▸ YOUR GOAL: With the pictures left out, retype exactly the lines below starting at the line that contains "black spray bottle: 3 -> 4" and ending at the line that contains "red mug: 1 -> 0".

▸ EXERCISE INPUTS:
:::::
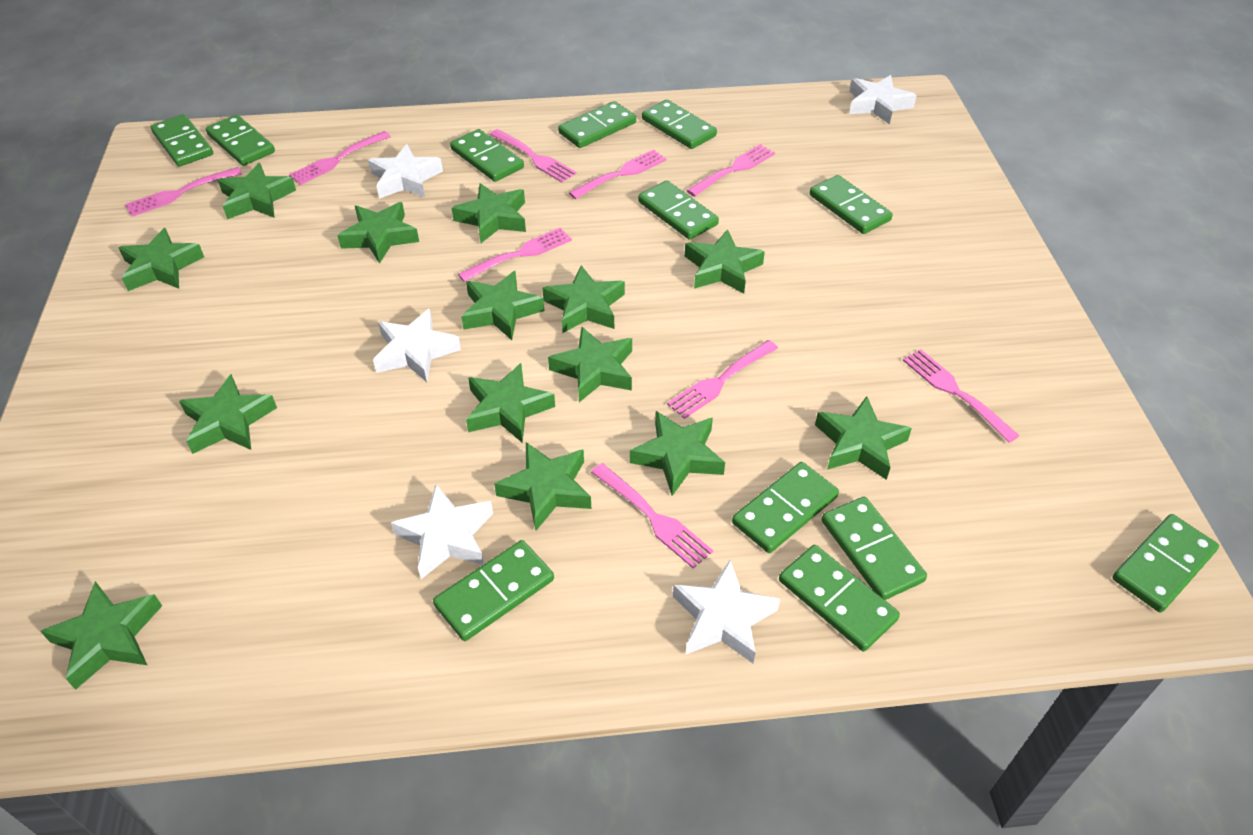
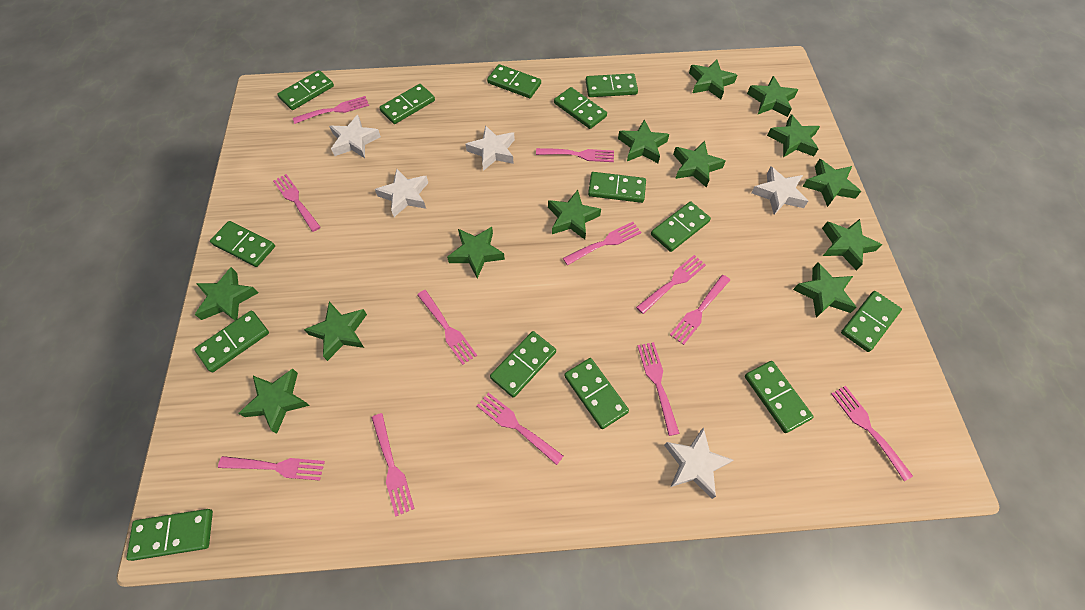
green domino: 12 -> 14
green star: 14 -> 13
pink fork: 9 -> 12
:::::
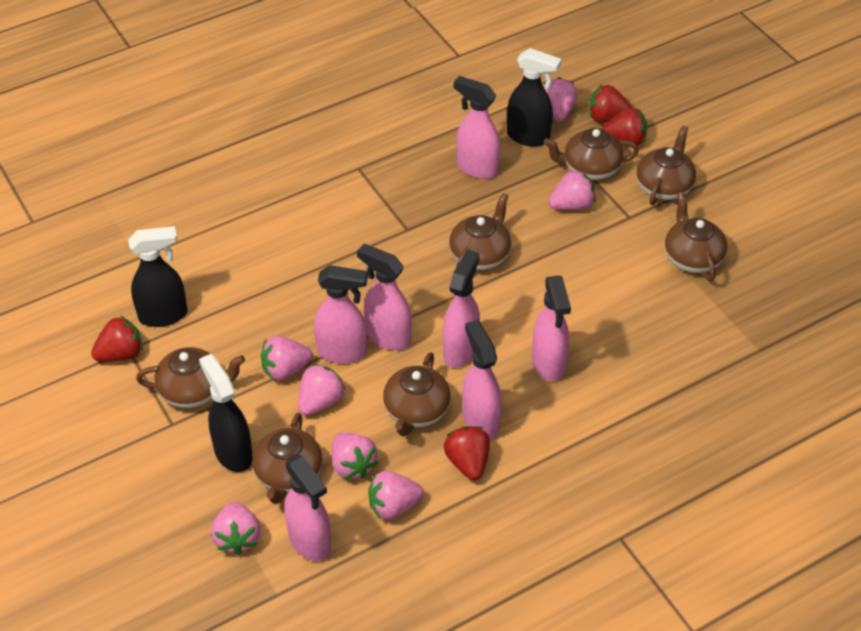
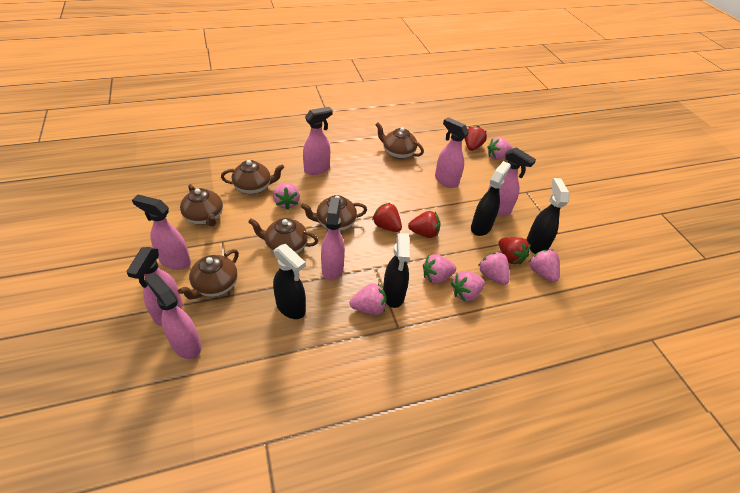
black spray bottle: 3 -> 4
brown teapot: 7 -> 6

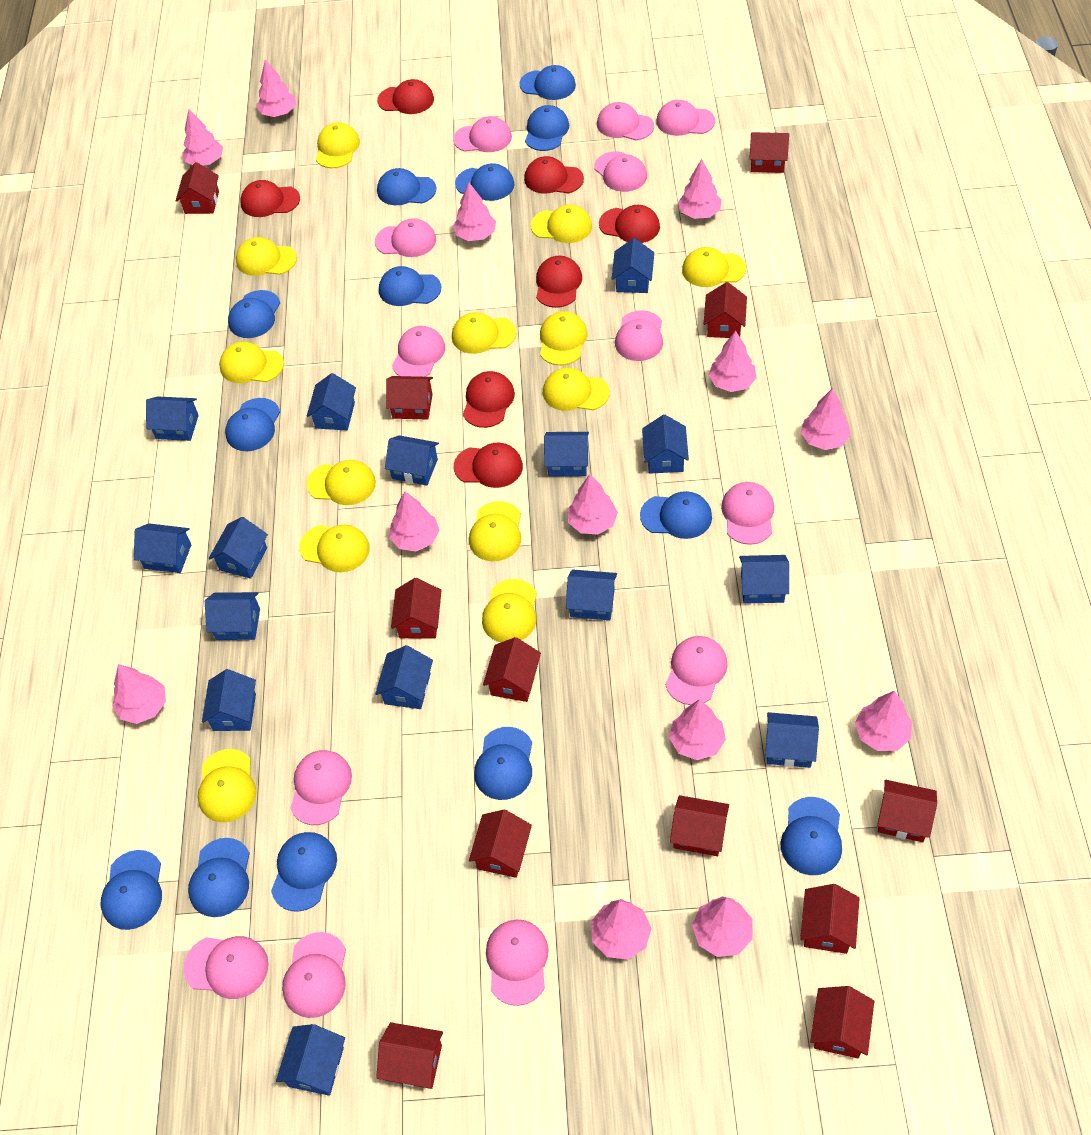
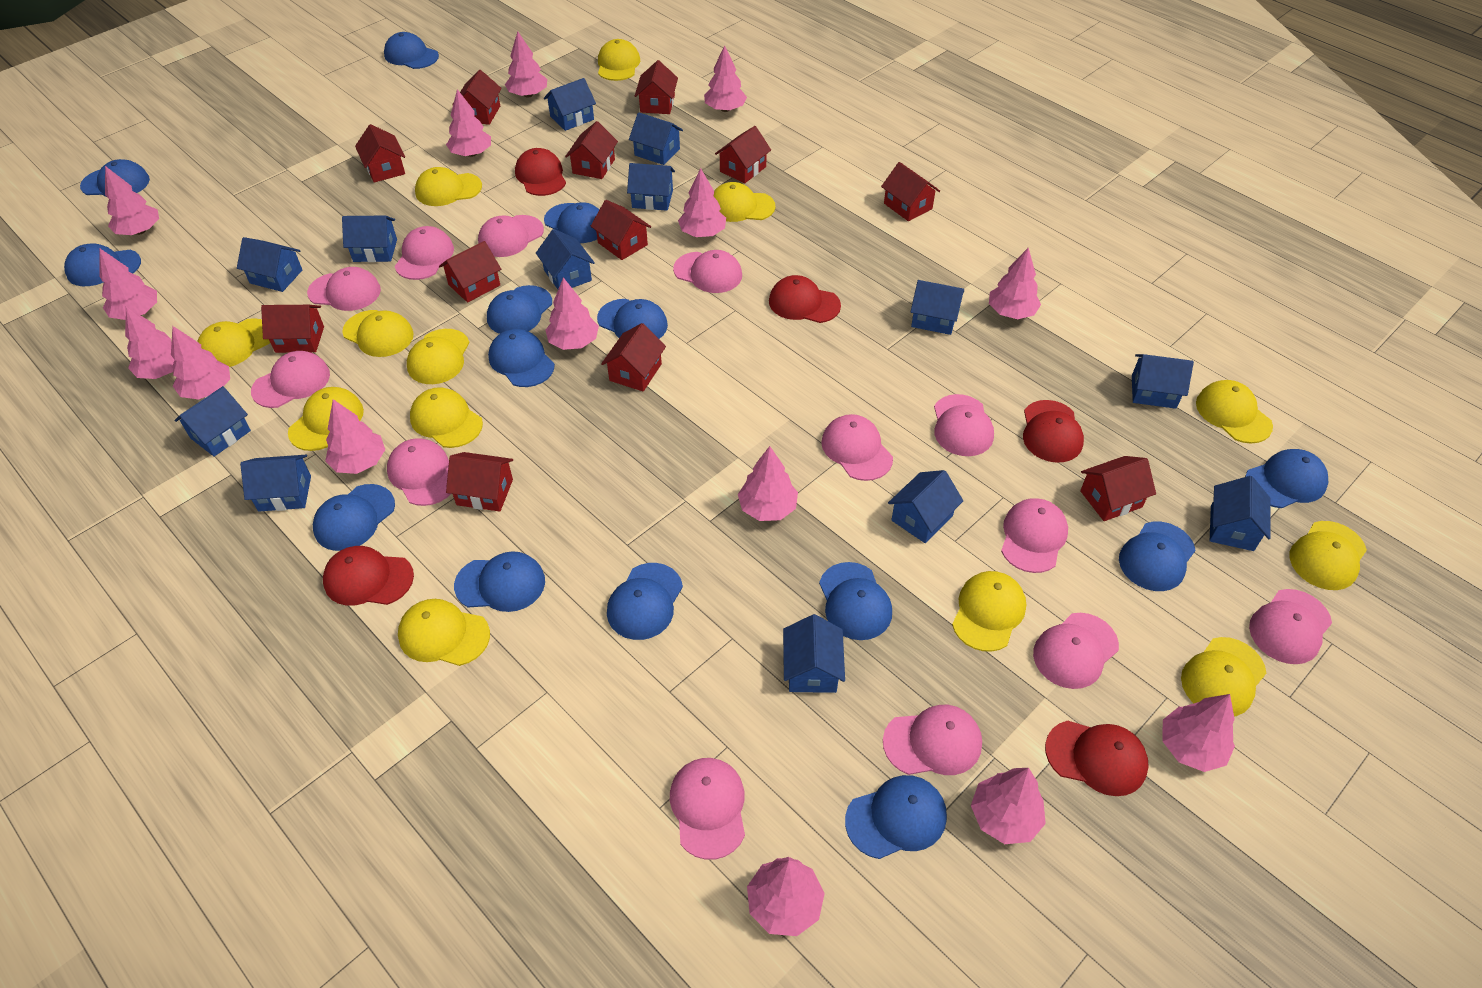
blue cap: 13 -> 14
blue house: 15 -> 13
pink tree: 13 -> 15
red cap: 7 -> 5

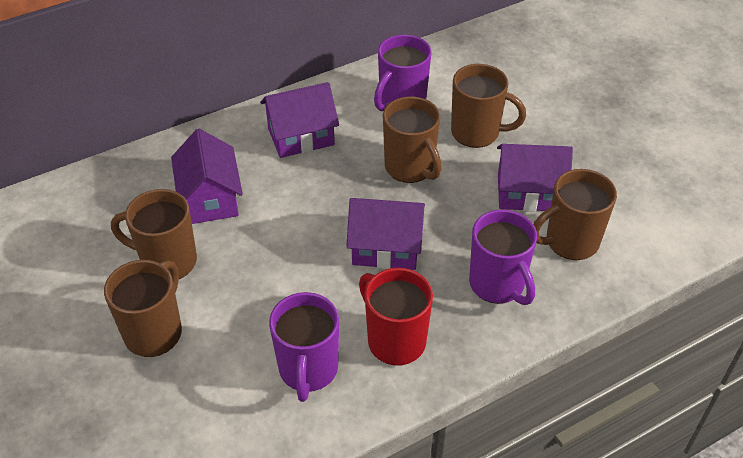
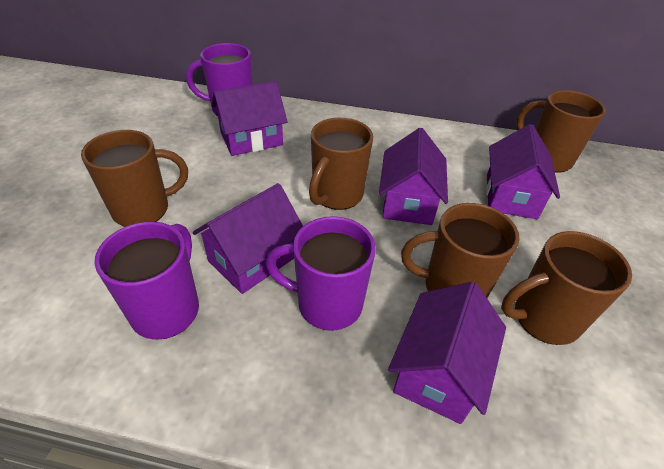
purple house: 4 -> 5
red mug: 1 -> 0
:::::
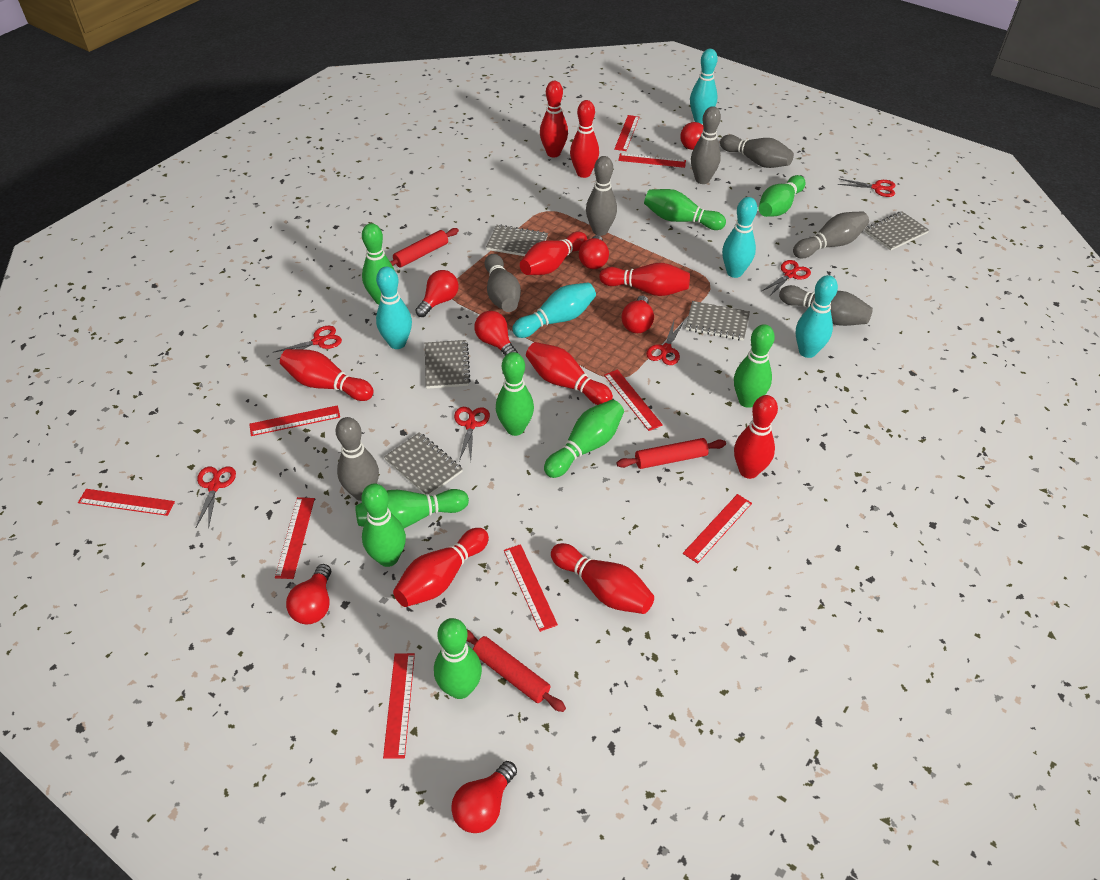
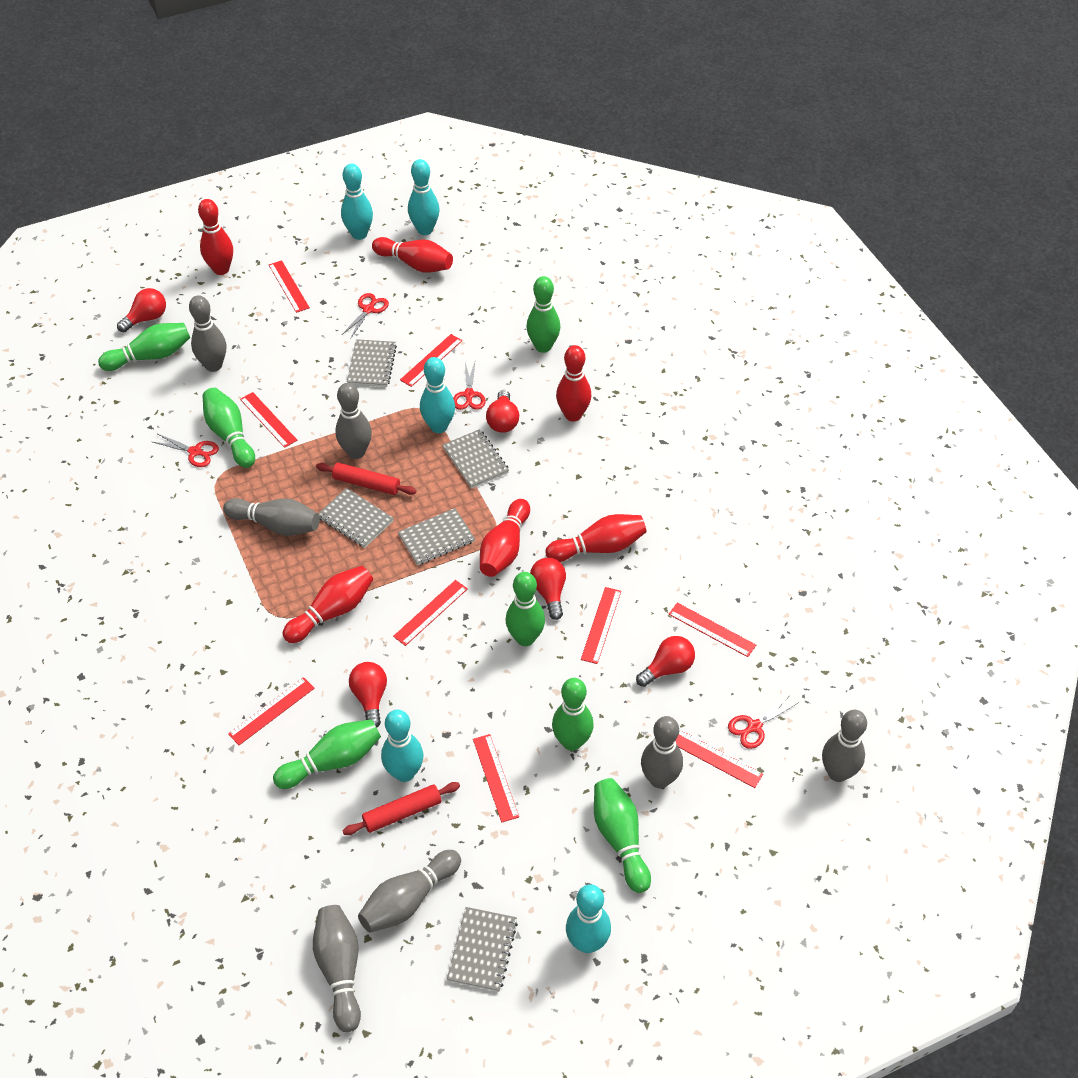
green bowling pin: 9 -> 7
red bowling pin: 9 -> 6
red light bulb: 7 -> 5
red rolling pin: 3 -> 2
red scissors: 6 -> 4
:::::
▸ EXERCISE RESULT:
black spray bottle: 3 -> 4
brown teapot: 7 -> 6

blue cap: 13 -> 14
blue house: 15 -> 13
pink tree: 13 -> 15
red cap: 7 -> 5

purple house: 4 -> 5
red mug: 1 -> 0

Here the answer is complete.